§ **Data shown**:

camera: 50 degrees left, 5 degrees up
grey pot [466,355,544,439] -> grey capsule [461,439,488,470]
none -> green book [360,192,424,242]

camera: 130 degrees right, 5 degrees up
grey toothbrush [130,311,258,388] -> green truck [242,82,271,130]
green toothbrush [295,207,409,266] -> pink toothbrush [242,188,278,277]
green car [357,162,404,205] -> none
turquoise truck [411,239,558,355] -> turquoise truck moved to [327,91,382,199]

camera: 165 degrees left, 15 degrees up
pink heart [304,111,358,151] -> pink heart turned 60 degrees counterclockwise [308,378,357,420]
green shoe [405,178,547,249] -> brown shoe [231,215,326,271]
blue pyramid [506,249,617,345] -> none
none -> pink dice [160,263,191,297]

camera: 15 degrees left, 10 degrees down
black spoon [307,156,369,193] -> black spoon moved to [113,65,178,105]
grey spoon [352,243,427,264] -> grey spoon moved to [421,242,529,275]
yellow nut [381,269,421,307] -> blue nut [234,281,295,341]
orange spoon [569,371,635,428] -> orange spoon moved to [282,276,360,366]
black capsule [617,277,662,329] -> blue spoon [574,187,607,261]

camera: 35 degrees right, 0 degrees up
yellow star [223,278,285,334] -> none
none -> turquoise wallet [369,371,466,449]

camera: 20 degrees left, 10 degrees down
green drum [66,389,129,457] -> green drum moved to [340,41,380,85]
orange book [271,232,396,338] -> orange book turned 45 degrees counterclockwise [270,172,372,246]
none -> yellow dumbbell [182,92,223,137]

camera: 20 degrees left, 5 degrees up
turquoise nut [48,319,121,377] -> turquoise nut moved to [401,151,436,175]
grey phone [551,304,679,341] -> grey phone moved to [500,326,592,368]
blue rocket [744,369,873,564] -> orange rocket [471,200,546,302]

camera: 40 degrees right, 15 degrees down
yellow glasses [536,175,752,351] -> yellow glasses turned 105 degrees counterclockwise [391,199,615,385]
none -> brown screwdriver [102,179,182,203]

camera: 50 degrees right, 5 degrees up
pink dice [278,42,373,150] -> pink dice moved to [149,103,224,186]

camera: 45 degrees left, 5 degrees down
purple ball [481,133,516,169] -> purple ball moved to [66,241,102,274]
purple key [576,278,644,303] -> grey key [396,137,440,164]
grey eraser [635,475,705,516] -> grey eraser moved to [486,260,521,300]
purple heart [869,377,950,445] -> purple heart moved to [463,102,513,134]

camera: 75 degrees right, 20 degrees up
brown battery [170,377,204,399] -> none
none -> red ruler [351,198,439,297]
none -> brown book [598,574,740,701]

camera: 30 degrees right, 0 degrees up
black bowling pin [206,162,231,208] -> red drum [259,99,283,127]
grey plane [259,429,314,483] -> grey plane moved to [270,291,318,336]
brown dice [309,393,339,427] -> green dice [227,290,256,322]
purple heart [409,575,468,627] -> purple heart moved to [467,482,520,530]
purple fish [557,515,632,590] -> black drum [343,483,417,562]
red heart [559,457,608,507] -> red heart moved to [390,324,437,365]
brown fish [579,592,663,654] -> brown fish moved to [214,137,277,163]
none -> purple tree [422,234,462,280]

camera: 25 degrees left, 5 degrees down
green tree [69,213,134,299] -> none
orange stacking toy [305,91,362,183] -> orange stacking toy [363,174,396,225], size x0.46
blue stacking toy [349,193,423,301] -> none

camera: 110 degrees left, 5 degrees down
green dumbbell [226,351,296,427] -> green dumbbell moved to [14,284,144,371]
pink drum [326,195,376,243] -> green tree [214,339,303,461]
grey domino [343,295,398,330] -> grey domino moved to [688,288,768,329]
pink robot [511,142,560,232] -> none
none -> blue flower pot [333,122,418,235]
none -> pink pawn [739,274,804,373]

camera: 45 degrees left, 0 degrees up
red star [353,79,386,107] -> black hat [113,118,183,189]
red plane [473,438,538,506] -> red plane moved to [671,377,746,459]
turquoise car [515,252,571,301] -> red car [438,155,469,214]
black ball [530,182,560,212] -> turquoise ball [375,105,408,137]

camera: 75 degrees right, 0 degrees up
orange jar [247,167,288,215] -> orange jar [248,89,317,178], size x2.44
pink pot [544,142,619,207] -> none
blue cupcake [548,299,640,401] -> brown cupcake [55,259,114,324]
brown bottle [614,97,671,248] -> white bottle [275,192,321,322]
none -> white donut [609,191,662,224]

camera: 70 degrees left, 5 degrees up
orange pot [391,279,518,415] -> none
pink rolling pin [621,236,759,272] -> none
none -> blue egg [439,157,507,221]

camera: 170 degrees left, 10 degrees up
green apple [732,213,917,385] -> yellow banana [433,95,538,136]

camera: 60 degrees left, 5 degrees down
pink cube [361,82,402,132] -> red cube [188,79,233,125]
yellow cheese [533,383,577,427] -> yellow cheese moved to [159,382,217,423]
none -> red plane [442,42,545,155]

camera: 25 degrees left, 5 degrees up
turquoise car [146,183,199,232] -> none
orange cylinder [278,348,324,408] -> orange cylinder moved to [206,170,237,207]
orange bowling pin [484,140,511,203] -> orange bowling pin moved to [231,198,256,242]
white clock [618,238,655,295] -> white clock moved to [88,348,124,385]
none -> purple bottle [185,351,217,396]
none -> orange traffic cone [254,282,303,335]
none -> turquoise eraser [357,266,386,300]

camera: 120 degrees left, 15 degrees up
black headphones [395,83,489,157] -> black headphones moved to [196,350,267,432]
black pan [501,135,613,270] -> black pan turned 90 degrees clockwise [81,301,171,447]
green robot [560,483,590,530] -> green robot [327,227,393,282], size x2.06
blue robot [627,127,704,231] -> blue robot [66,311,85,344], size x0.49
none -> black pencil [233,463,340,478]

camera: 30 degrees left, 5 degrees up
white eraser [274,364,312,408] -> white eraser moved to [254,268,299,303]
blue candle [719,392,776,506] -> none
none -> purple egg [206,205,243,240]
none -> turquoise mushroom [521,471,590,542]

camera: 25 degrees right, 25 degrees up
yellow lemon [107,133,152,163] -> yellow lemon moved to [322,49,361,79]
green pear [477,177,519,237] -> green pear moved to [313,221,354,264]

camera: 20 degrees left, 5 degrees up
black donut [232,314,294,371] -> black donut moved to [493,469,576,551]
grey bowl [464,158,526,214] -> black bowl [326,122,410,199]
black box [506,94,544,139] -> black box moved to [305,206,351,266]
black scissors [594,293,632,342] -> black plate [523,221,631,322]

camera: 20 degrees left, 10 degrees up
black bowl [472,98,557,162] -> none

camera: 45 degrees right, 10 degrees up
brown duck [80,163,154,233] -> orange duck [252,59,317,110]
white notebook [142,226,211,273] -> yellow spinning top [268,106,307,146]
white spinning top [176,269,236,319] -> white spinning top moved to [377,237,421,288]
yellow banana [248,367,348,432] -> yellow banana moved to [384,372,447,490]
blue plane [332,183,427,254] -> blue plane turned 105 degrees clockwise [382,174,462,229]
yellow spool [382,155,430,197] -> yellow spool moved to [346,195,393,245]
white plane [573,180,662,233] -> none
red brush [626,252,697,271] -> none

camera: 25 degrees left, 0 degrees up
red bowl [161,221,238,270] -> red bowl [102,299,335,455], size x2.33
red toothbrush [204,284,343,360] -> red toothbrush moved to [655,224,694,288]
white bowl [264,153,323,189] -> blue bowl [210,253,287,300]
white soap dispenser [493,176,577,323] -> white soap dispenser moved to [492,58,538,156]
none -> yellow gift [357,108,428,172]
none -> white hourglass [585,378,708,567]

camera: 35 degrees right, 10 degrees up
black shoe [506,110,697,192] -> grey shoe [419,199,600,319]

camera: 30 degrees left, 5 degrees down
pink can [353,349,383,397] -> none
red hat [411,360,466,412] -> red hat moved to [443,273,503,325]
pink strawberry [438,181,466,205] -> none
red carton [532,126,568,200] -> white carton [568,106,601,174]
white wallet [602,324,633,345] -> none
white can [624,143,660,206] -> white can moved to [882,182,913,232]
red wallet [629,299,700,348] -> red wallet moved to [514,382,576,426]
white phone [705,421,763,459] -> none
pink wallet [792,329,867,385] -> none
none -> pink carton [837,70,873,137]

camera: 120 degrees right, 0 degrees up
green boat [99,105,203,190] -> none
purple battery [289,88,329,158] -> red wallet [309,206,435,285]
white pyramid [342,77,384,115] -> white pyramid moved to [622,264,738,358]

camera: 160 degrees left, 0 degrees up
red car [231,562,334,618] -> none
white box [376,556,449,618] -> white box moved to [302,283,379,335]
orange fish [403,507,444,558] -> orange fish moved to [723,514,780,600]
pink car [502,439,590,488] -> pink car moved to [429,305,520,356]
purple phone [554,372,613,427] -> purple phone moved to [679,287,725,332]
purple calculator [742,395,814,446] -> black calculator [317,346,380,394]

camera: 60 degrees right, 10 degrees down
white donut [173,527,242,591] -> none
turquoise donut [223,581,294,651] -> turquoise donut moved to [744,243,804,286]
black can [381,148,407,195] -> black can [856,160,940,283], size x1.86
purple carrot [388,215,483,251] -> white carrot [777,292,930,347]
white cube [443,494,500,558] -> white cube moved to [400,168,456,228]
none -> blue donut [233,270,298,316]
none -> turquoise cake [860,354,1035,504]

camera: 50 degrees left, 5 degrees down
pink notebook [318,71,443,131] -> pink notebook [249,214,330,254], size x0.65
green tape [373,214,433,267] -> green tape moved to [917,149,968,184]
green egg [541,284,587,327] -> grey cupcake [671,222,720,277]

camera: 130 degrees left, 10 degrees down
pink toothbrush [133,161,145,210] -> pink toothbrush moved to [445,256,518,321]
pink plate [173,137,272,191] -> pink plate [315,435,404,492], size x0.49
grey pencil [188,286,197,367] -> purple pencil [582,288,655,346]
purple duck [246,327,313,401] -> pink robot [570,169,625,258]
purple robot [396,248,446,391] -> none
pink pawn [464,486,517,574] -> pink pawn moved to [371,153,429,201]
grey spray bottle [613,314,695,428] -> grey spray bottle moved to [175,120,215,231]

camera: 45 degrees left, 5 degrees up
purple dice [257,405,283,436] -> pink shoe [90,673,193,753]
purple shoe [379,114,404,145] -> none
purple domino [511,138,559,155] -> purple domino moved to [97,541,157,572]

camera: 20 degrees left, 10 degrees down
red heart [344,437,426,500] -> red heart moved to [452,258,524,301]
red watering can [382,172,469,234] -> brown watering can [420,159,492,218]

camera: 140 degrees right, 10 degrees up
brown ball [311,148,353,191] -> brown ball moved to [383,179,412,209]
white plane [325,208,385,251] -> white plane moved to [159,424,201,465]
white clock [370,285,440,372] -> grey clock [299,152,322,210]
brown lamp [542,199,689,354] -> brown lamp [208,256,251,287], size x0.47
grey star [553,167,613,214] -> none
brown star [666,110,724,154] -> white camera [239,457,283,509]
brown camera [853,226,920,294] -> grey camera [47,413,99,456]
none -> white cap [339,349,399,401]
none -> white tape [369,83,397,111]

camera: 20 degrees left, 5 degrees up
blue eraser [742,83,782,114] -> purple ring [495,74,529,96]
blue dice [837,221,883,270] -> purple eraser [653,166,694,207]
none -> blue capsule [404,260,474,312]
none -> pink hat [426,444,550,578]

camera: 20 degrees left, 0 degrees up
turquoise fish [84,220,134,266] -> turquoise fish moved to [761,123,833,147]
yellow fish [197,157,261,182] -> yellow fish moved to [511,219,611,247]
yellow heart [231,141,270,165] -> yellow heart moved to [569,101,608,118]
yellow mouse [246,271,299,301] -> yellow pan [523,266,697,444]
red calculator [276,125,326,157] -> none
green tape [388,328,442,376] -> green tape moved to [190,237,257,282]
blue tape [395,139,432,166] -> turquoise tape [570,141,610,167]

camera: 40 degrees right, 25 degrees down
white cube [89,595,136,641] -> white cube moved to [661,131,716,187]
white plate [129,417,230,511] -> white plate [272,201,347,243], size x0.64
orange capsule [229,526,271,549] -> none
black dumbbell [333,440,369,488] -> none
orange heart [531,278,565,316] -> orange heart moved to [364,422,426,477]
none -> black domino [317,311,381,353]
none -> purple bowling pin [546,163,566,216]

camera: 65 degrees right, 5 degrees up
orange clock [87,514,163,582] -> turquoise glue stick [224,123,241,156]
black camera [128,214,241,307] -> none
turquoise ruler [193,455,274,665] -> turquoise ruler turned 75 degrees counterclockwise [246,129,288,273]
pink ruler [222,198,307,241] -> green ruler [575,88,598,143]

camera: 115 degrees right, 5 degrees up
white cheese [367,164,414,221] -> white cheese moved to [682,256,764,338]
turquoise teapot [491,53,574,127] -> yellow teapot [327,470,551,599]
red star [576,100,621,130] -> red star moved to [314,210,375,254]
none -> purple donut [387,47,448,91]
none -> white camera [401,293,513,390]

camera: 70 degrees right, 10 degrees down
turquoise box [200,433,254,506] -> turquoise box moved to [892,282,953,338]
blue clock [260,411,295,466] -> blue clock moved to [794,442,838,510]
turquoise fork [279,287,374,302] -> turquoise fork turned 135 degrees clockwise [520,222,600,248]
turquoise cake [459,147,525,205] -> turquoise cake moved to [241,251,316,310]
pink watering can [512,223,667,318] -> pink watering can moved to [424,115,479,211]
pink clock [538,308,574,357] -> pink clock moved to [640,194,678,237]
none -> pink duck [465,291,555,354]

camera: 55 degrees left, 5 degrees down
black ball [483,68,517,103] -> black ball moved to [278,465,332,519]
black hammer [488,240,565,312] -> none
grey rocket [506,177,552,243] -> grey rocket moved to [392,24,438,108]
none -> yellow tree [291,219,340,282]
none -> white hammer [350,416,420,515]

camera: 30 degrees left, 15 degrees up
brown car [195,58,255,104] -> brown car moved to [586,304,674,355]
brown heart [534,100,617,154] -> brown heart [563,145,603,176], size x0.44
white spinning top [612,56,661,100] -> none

§ **Written task**: Copy, please, exactly the lines that start at the first line of the data and end at the line containing "turquoise truck [411,239,558,355]", both kept and no others.

§ **Expected answer**:
camera: 50 degrees left, 5 degrees up
grey pot [466,355,544,439] -> grey capsule [461,439,488,470]
none -> green book [360,192,424,242]

camera: 130 degrees right, 5 degrees up
grey toothbrush [130,311,258,388] -> green truck [242,82,271,130]
green toothbrush [295,207,409,266] -> pink toothbrush [242,188,278,277]
green car [357,162,404,205] -> none
turquoise truck [411,239,558,355] -> turquoise truck moved to [327,91,382,199]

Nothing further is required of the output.